● Stored data:
----
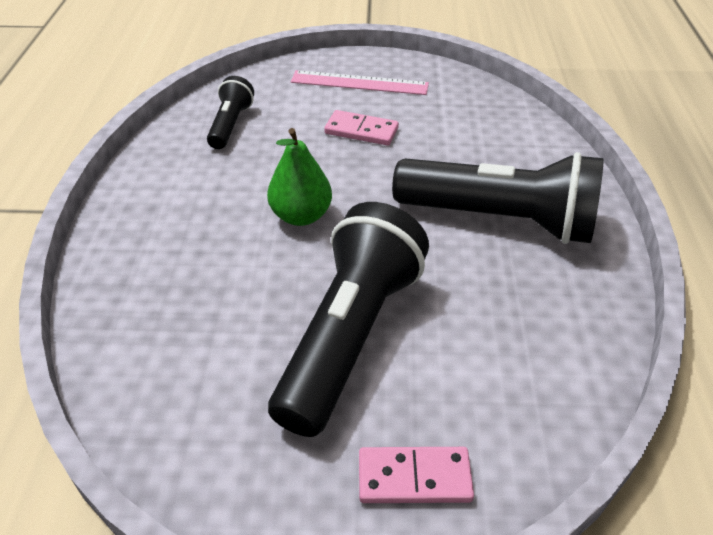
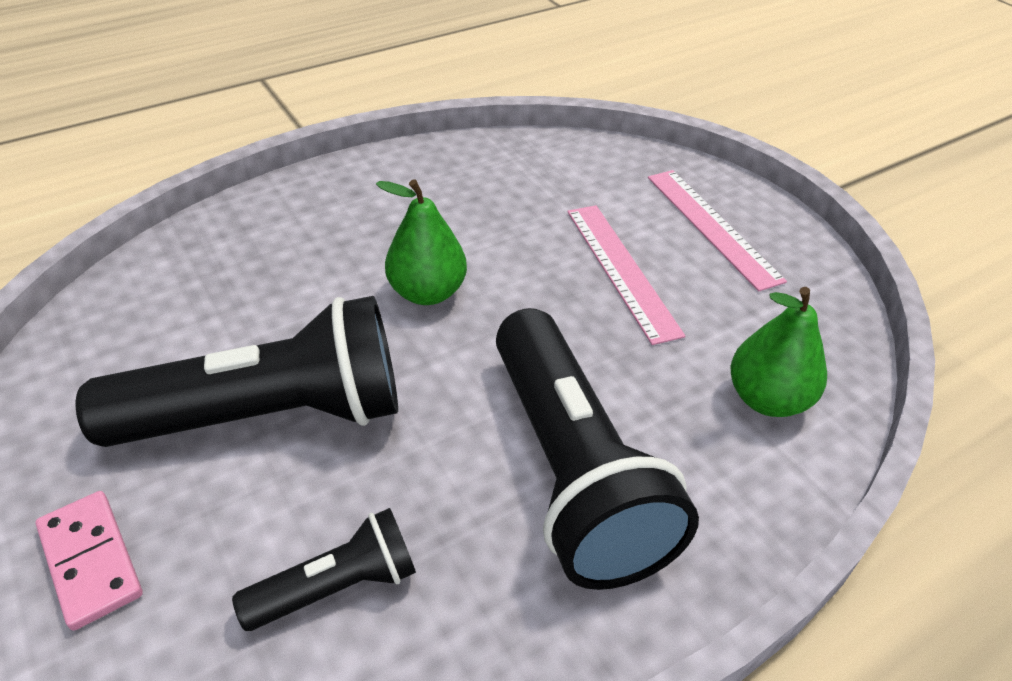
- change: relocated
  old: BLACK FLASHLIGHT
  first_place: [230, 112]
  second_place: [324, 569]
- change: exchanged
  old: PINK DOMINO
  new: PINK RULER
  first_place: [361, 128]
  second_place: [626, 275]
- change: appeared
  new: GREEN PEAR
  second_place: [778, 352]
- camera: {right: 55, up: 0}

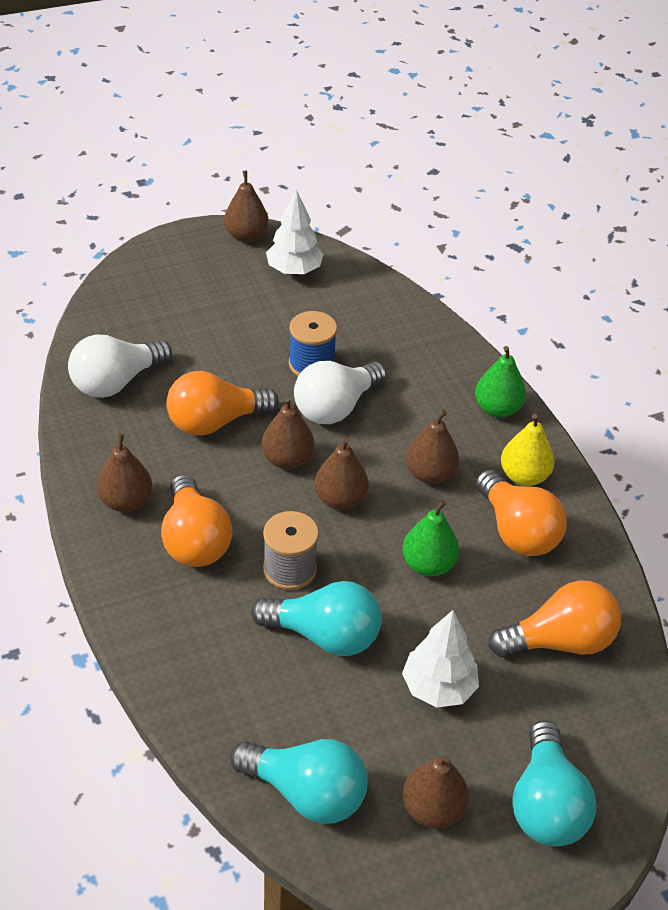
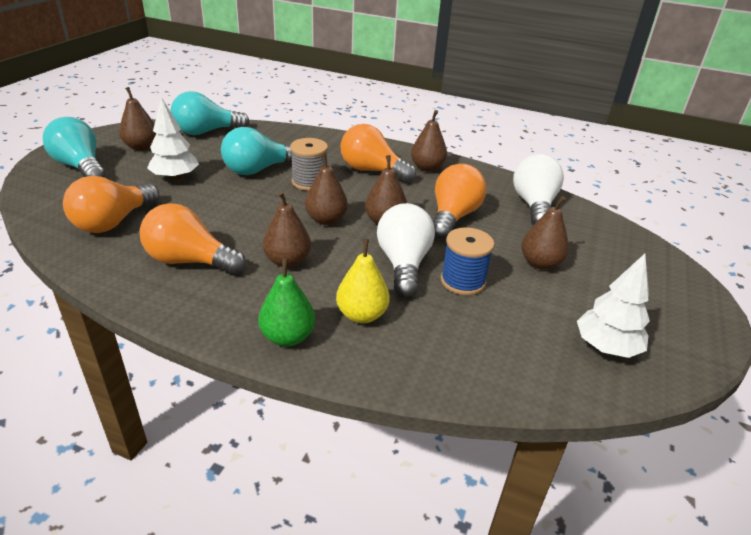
- change: relocated
  old: YELLOW PEAR
  first_place: [528, 450]
  second_place: [363, 281]
- change: relocated
  old: BROWN PEAR
  first_place: [246, 206]
  second_place: [545, 233]
- change: missing
  old: GREEN PEAR
  first_place: [430, 538]
- camera: {right: 135, up: -10}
----
● What you need to do:
Show every line from the entries above in which the word "right" appears.

● Answer below:
- camera: {right: 55, up: 0}
- camera: {right: 135, up: -10}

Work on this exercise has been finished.